** TASK OBJECTIVE **
Having located "S1: none -> button (COM, X1)" in the records below, repeat exactly the line it is on and all subsequent lines, ending with the last.

DATA EXTRACTS Block Start

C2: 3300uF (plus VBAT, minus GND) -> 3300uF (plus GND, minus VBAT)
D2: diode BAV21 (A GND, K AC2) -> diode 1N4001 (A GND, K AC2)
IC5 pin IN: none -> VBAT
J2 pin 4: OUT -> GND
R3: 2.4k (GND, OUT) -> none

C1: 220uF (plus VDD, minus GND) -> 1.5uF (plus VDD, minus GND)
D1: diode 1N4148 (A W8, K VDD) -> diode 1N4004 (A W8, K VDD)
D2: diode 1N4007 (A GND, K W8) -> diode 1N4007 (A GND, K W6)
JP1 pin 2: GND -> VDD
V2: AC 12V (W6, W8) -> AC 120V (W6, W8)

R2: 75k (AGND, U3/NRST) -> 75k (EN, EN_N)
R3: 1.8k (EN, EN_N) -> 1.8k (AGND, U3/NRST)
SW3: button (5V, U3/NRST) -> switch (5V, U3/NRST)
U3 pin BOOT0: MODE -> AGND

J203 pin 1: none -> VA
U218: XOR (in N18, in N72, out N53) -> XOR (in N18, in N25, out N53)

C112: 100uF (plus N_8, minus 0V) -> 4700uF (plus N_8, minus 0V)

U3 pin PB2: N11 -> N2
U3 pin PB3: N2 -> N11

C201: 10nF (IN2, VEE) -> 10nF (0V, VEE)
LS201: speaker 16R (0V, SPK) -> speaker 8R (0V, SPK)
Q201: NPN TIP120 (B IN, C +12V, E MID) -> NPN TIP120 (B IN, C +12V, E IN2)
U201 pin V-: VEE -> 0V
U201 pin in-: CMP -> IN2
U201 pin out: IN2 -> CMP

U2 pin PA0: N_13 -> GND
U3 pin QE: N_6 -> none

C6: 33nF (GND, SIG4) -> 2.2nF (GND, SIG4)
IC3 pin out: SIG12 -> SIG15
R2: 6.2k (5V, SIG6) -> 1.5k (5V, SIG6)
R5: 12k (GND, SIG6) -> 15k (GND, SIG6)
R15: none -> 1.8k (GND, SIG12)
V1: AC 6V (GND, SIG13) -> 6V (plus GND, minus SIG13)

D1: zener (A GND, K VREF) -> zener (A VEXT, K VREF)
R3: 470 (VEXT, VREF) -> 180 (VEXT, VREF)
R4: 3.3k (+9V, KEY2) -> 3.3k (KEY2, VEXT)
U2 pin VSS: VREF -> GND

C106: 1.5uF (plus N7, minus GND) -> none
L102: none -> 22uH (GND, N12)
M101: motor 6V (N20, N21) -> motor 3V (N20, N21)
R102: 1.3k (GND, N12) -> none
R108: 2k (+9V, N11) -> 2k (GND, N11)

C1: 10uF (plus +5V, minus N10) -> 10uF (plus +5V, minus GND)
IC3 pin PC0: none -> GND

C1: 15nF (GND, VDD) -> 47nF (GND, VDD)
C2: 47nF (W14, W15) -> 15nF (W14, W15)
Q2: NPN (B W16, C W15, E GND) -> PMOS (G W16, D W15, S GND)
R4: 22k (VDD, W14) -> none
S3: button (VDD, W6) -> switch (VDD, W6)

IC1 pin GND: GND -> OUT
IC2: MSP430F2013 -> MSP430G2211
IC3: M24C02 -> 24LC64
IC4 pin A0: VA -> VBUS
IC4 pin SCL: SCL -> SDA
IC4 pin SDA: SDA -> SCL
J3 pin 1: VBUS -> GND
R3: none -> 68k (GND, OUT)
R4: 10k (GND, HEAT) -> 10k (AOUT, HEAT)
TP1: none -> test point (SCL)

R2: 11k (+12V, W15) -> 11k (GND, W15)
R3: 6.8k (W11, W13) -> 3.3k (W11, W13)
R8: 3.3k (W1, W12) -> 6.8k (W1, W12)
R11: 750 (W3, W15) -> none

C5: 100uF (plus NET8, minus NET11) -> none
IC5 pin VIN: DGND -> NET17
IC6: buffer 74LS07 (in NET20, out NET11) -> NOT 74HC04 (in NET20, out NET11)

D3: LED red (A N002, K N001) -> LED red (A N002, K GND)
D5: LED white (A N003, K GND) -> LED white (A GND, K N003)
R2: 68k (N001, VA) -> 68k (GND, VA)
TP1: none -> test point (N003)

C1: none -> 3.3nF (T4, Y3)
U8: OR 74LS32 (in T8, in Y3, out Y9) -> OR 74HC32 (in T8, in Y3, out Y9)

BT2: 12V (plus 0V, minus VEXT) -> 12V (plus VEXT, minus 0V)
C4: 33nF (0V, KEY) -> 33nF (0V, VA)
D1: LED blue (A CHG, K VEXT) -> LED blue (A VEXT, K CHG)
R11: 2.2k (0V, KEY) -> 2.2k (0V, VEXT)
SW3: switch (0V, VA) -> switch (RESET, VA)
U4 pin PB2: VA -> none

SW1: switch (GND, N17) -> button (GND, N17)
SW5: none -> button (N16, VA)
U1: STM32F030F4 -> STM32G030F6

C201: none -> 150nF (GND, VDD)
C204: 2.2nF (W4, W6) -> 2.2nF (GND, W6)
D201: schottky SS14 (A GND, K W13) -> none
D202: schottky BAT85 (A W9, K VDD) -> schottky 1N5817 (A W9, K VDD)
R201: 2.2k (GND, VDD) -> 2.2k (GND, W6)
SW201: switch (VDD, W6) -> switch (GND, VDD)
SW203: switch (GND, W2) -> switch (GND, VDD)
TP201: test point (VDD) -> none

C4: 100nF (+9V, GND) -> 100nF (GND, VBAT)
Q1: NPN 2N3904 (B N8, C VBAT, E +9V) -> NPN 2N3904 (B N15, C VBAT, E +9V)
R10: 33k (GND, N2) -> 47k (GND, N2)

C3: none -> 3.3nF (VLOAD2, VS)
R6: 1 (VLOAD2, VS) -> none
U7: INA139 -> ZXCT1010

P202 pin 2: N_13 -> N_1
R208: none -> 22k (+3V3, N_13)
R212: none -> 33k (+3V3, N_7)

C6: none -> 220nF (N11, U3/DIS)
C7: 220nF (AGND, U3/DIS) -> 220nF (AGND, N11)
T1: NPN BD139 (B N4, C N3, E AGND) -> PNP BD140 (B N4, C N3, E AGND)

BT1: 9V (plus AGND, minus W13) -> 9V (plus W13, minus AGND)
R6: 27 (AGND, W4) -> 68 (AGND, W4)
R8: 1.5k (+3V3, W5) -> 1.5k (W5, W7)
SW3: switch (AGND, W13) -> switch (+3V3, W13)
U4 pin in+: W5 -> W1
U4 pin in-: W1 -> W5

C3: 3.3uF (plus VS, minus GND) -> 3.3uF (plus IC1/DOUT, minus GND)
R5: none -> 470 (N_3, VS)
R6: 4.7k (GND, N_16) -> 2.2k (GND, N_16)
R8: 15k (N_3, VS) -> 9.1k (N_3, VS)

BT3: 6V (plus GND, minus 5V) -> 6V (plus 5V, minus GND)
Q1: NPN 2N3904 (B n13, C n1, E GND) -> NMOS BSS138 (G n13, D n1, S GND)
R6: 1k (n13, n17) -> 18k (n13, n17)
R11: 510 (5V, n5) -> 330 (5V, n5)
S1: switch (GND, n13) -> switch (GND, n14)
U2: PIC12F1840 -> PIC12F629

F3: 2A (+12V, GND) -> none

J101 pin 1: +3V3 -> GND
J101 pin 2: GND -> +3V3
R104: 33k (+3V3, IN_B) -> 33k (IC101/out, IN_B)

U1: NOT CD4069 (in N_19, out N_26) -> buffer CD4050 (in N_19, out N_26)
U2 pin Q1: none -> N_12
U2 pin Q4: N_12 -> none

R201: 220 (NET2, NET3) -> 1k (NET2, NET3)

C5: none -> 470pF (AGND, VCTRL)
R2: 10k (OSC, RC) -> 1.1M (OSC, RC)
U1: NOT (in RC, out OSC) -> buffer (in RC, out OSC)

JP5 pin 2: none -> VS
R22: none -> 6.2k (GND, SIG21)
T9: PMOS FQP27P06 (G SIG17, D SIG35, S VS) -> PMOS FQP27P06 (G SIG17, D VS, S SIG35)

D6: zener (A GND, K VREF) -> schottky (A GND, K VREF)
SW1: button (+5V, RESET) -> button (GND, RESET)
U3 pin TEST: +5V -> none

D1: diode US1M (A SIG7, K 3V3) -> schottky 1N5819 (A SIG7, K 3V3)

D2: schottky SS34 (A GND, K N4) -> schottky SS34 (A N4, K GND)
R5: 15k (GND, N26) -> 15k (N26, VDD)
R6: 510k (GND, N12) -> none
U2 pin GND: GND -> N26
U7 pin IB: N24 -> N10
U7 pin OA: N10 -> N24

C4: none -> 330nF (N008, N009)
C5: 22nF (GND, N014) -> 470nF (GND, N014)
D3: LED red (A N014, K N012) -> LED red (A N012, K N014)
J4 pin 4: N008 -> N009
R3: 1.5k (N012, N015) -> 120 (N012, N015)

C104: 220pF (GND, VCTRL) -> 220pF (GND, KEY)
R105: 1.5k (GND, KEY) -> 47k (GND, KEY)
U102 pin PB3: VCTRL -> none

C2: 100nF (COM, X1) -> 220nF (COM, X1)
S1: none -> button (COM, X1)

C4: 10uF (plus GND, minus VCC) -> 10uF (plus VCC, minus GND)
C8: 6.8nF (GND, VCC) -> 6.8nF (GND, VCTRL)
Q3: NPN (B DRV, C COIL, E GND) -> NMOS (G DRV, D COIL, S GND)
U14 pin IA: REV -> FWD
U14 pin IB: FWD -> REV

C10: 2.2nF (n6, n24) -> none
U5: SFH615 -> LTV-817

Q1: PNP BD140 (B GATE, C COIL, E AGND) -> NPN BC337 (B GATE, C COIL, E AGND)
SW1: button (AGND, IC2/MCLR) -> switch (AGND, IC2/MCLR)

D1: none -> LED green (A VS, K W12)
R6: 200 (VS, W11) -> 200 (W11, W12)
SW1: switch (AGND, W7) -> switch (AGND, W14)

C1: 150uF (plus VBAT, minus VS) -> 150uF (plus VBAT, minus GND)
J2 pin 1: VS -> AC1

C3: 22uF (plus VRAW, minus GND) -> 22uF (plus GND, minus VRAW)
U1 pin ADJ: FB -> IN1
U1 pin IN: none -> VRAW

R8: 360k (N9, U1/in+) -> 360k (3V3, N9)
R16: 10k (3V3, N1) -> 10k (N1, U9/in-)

DATA EXTRACTS Block End

** EXERCISE RESULT **
S1: none -> button (COM, X1)

C4: 10uF (plus GND, minus VCC) -> 10uF (plus VCC, minus GND)
C8: 6.8nF (GND, VCC) -> 6.8nF (GND, VCTRL)
Q3: NPN (B DRV, C COIL, E GND) -> NMOS (G DRV, D COIL, S GND)
U14 pin IA: REV -> FWD
U14 pin IB: FWD -> REV

C10: 2.2nF (n6, n24) -> none
U5: SFH615 -> LTV-817

Q1: PNP BD140 (B GATE, C COIL, E AGND) -> NPN BC337 (B GATE, C COIL, E AGND)
SW1: button (AGND, IC2/MCLR) -> switch (AGND, IC2/MCLR)

D1: none -> LED green (A VS, K W12)
R6: 200 (VS, W11) -> 200 (W11, W12)
SW1: switch (AGND, W7) -> switch (AGND, W14)

C1: 150uF (plus VBAT, minus VS) -> 150uF (plus VBAT, minus GND)
J2 pin 1: VS -> AC1

C3: 22uF (plus VRAW, minus GND) -> 22uF (plus GND, minus VRAW)
U1 pin ADJ: FB -> IN1
U1 pin IN: none -> VRAW

R8: 360k (N9, U1/in+) -> 360k (3V3, N9)
R16: 10k (3V3, N1) -> 10k (N1, U9/in-)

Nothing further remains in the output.